The input: Begin

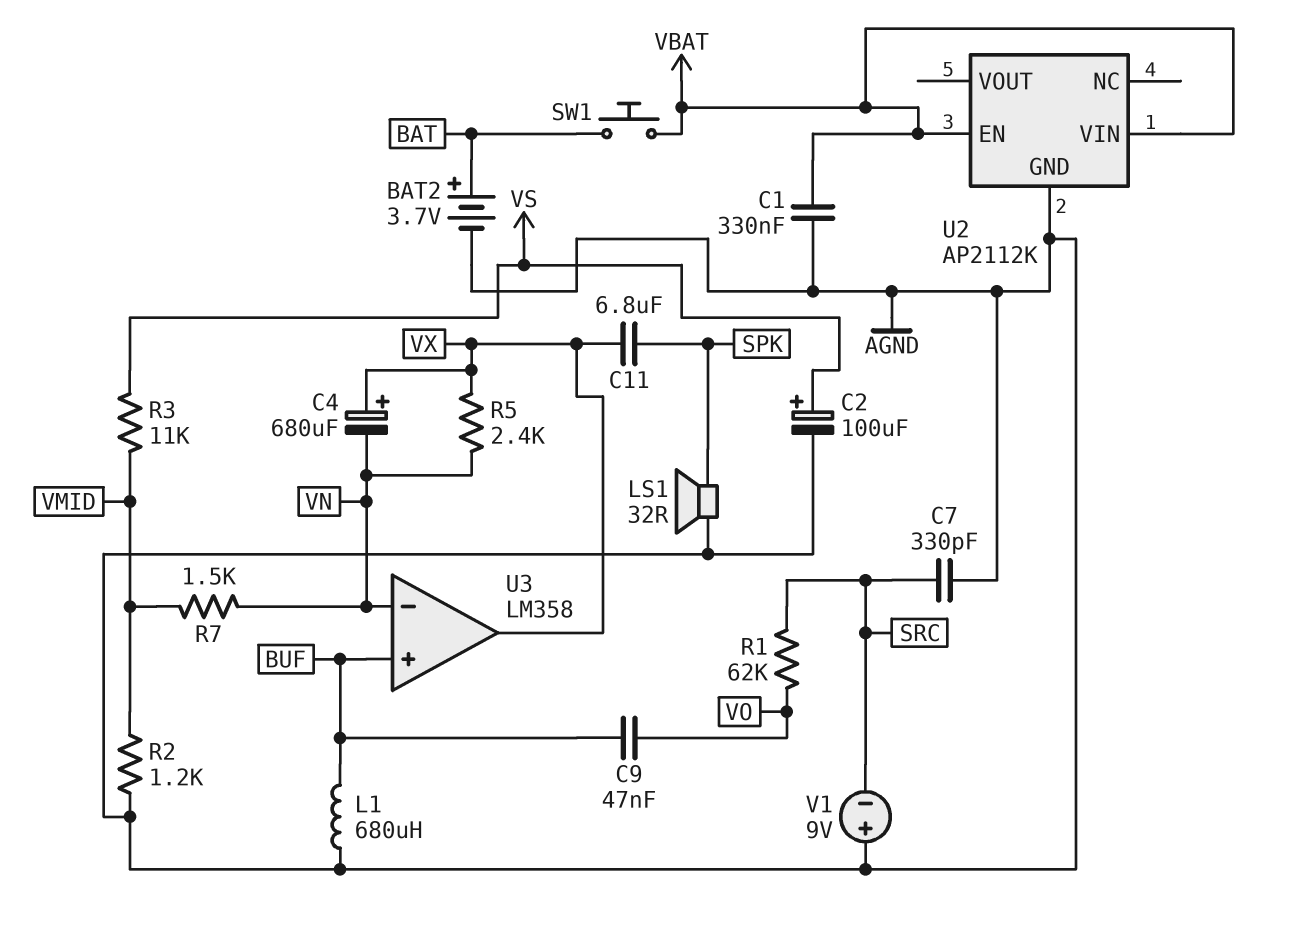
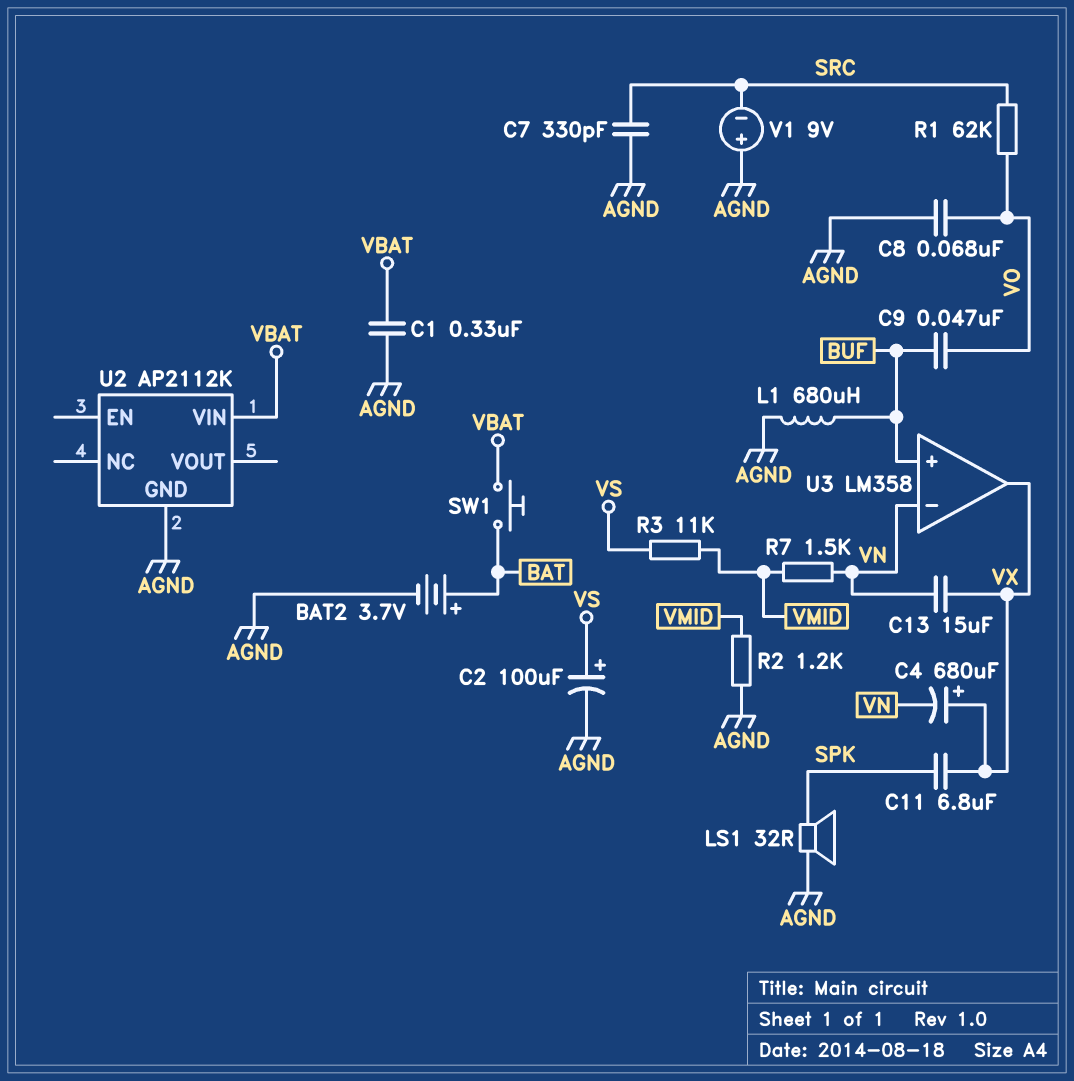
C8: none -> 68nF (AGND, VO)
C13: none -> 15uF (VN, VX)
R5: 2.4k (VN, VX) -> none
U2 pin EN: VBAT -> none

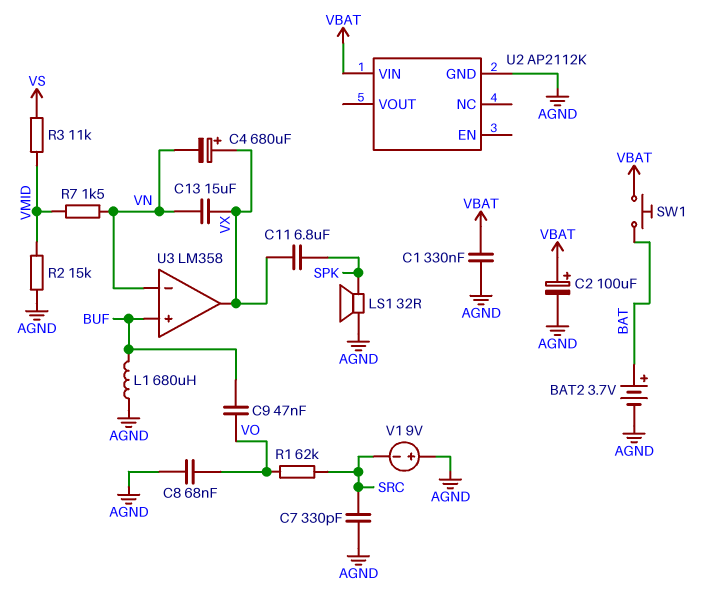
C2: 100uF (plus VS, minus AGND) -> 100uF (plus VBAT, minus AGND)
R2: 1.2k (AGND, VMID) -> 15k (AGND, VMID)

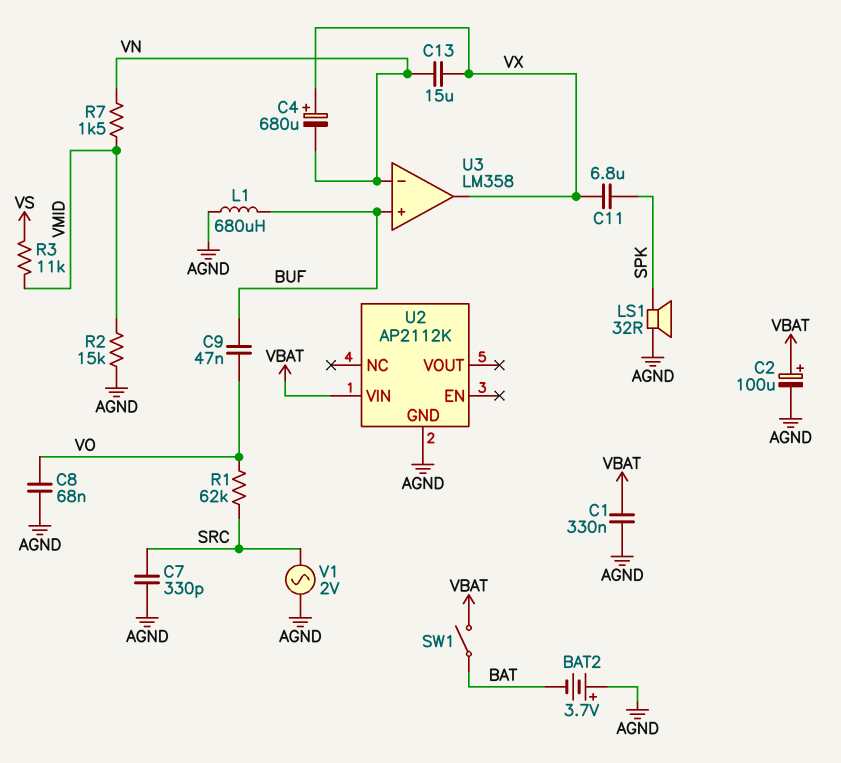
BAT2: 3.7V (plus BAT, minus AGND) -> 3.7V (plus AGND, minus BAT)
SW1: button (BAT, VBAT) -> switch (BAT, VBAT)
V1: 9V (plus AGND, minus SRC) -> AC 2V (AGND, SRC)

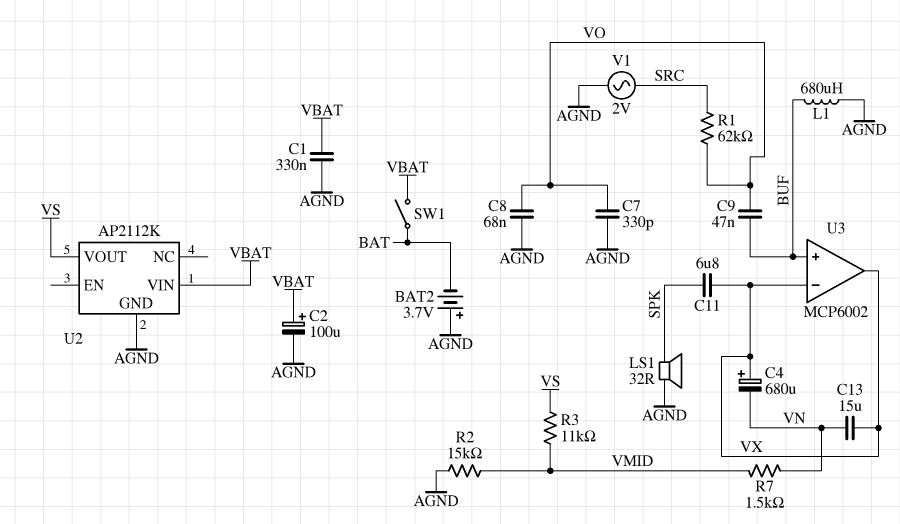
C7: 330pF (AGND, SRC) -> 330pF (AGND, VO)
U2 pin VOUT: none -> VS
U3: LM358 -> MCP6002
U3 pin in-: VN -> VX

The input: End

--- What you should do ---
Search the entries for the word "plus" and report how many lines contain it, as a bare number.

--- Your solution ---
3